[Directions] Verbatim copy, images omitted: return the full listing.

═══ Data records

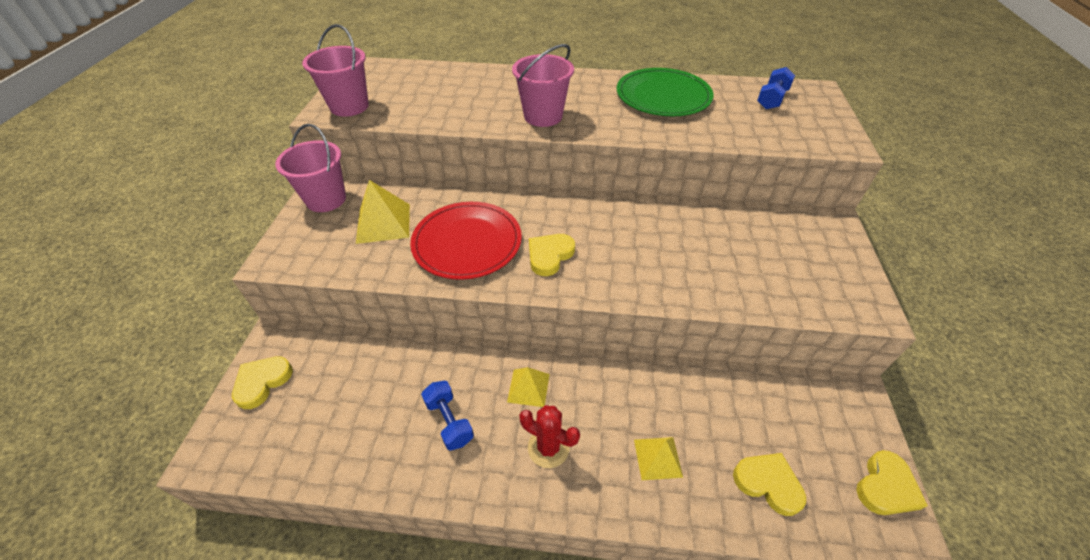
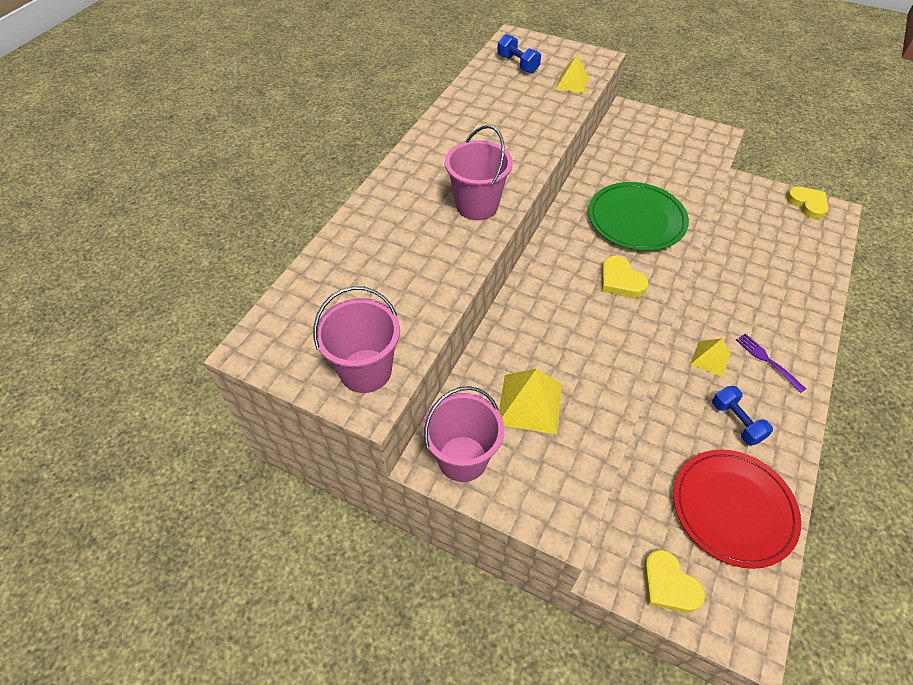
camera: 70 degrees left, 5 degrees up
(449, 421) = (736, 422): blue dumbbell -> blue dumbbell turned 75 degrees clockwise
(467, 243) = (585, 336): red plate -> red plate (733, 508)
(548, 447) = (767, 360): red cactus -> purple fork
(658, 458) = (780, 300): yellow pyramid -> yellow pyramid (572, 83)
(663, 96) = (480, 119): green plate -> green plate (636, 219)
(768, 483) = (802, 253): yellow heart -> none

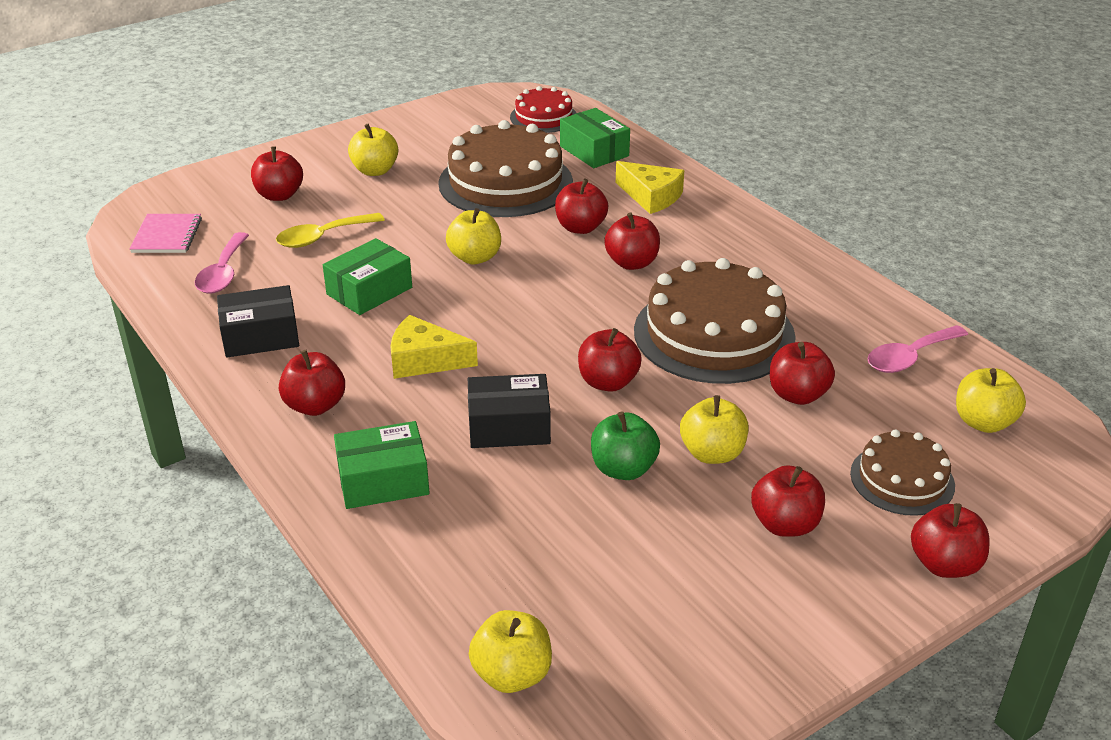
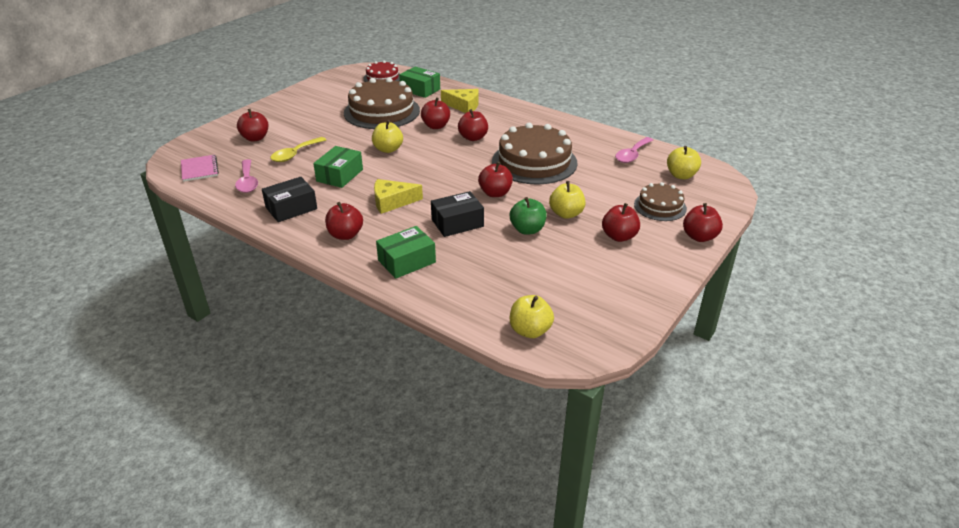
camera: 20 degrees left, 0 degrees up
(375, 171) = (304, 117): yellow apple -> none
(797, 395) = (590, 181): red apple -> none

══════

[Solution for this exercise]
camera: 70 degrees left, 5 degrees up
(449, 421) = (736, 422): blue dumbbell -> blue dumbbell turned 75 degrees clockwise
(467, 243) = (585, 336): red plate -> red plate (733, 508)
(548, 447) = (767, 360): red cactus -> purple fork
(658, 458) = (780, 300): yellow pyramid -> yellow pyramid (572, 83)
(663, 96) = (480, 119): green plate -> green plate (636, 219)
(768, 483) = (802, 253): yellow heart -> none

camera: 20 degrees left, 0 degrees up
(375, 171) = (304, 117): yellow apple -> none
(797, 395) = (590, 181): red apple -> none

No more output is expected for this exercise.